#### What is needed:
Where the word "calculator" shows up in the entries below, please copy the whole line.

(Items from a dataset)

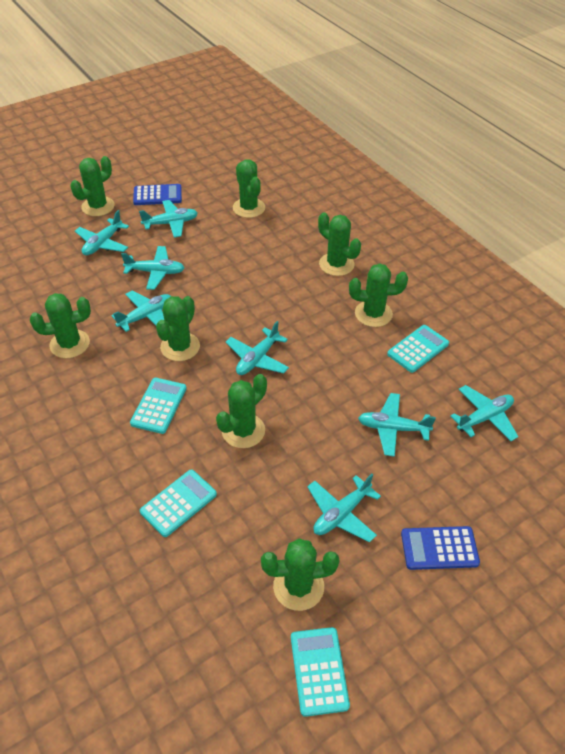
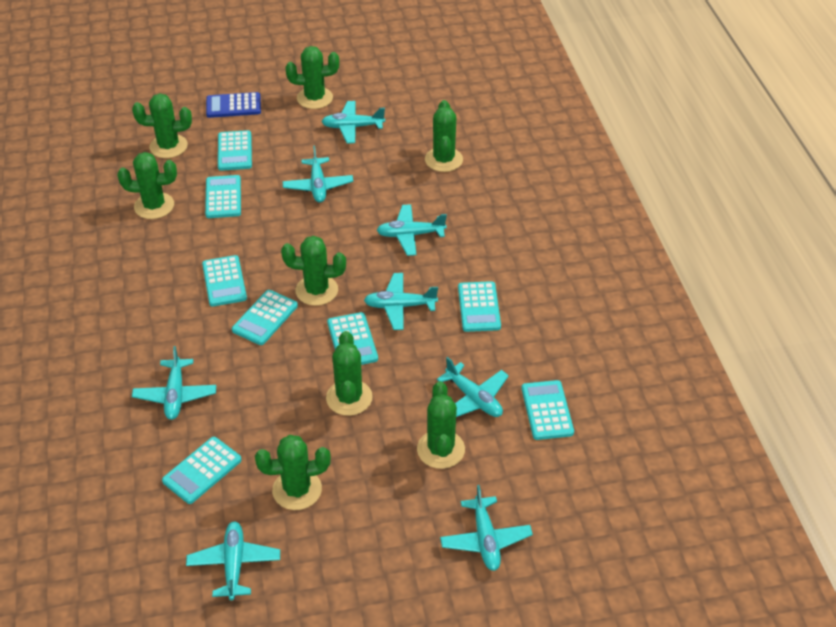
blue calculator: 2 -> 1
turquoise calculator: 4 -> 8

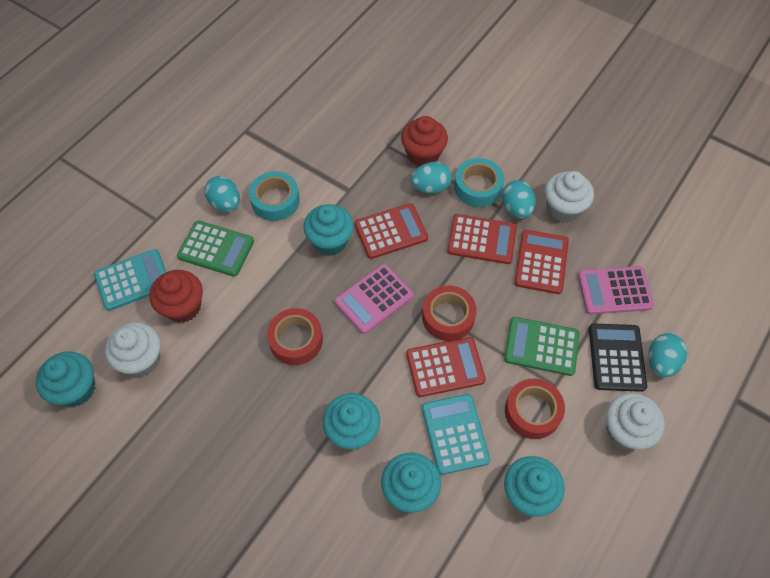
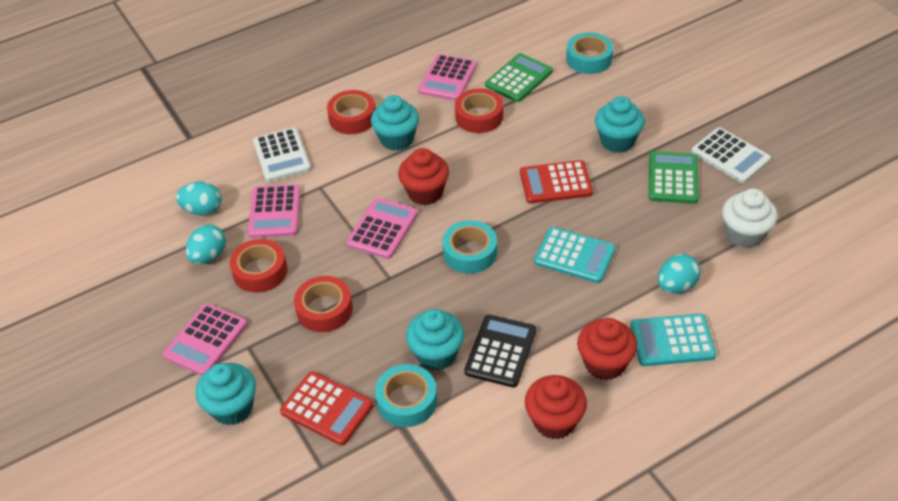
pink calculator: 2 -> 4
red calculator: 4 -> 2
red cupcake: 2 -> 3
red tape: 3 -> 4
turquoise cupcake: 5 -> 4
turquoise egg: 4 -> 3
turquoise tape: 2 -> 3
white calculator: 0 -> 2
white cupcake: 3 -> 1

#### Exercise solution:
blue calculator: 2 -> 1
turquoise calculator: 4 -> 8
pink calculator: 2 -> 4
red calculator: 4 -> 2
white calculator: 0 -> 2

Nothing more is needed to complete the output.